Exercise requirements
Rewrite the part of the entries that opens with the line containing "cyan rectangle: moved" and closes with the line containing "black circle: moved 1 px right, 1 px up", replacing "square" with "tile" and keeping everything else the same. Leave the pictures out of your answer.
>> begin Extracted entries
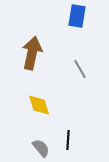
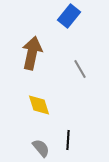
blue rectangle: moved 8 px left; rotated 30 degrees clockwise
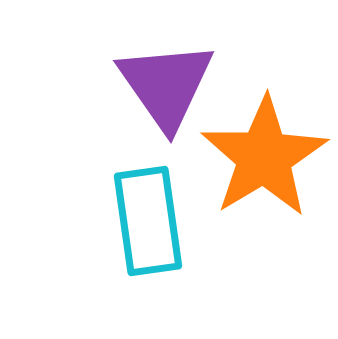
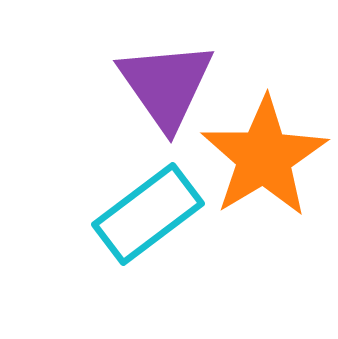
cyan rectangle: moved 7 px up; rotated 61 degrees clockwise
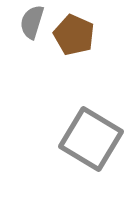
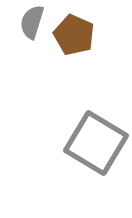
gray square: moved 5 px right, 4 px down
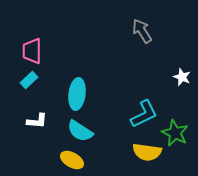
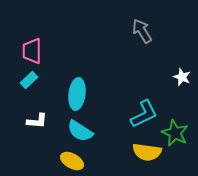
yellow ellipse: moved 1 px down
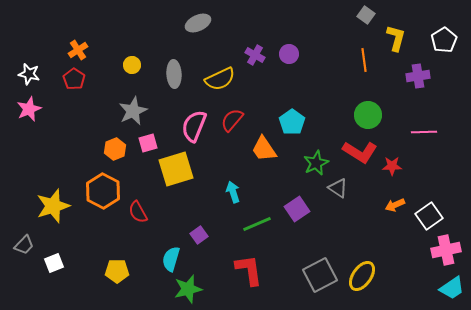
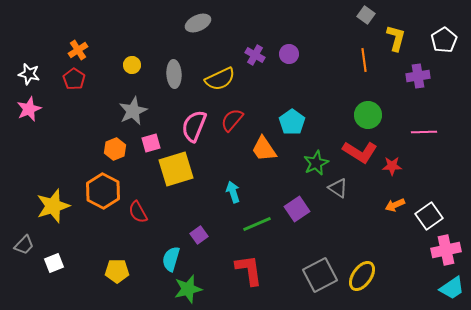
pink square at (148, 143): moved 3 px right
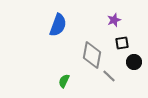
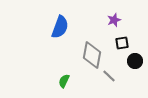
blue semicircle: moved 2 px right, 2 px down
black circle: moved 1 px right, 1 px up
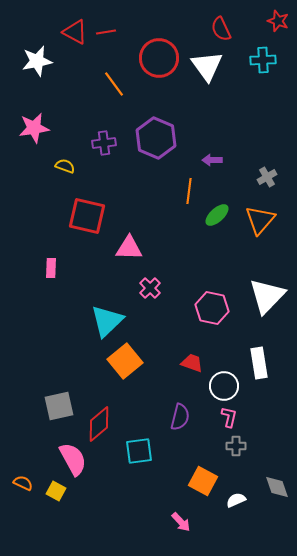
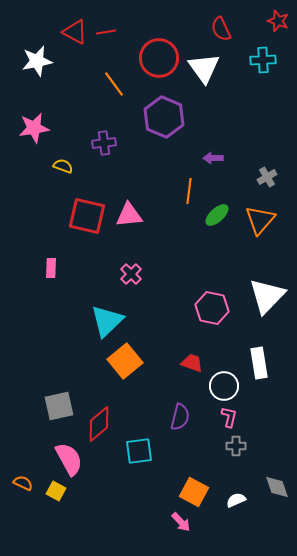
white triangle at (207, 66): moved 3 px left, 2 px down
purple hexagon at (156, 138): moved 8 px right, 21 px up
purple arrow at (212, 160): moved 1 px right, 2 px up
yellow semicircle at (65, 166): moved 2 px left
pink triangle at (129, 248): moved 33 px up; rotated 8 degrees counterclockwise
pink cross at (150, 288): moved 19 px left, 14 px up
pink semicircle at (73, 459): moved 4 px left
orange square at (203, 481): moved 9 px left, 11 px down
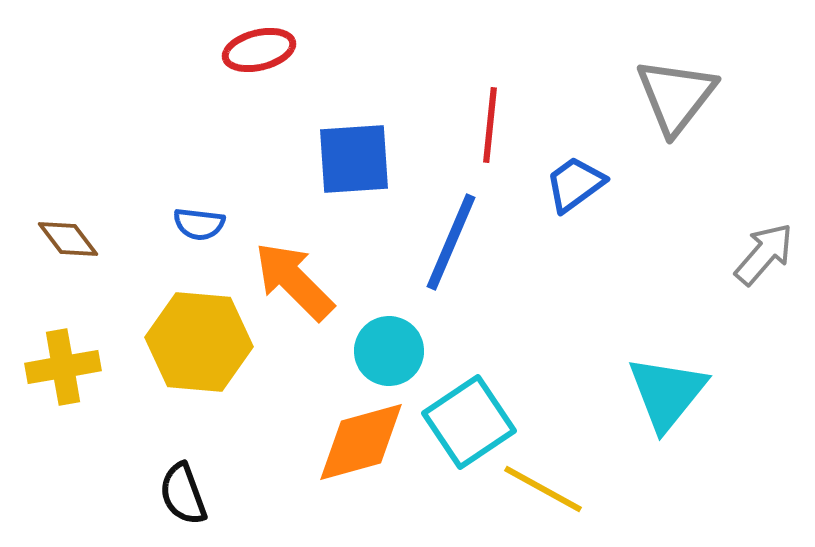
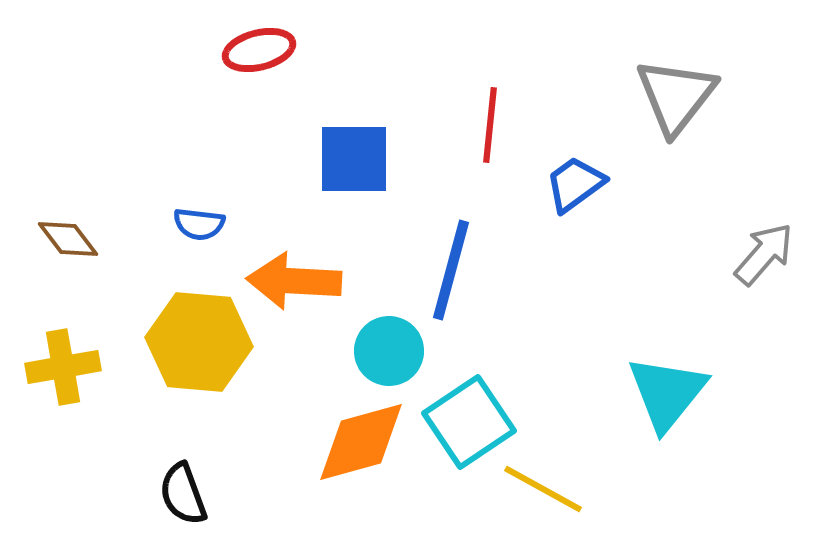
blue square: rotated 4 degrees clockwise
blue line: moved 28 px down; rotated 8 degrees counterclockwise
orange arrow: rotated 42 degrees counterclockwise
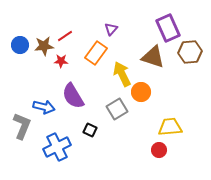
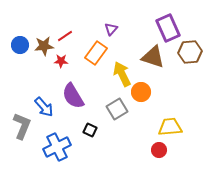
>> end Extracted entries
Correct result
cyan rectangle: moved 7 px up; rotated 61 degrees clockwise
gray tile: moved 5 px right, 4 px down
yellow ellipse: moved 1 px down
pink tile at (148, 143): moved 3 px right
blue semicircle: moved 2 px right, 2 px down
black circle: moved 1 px right, 1 px up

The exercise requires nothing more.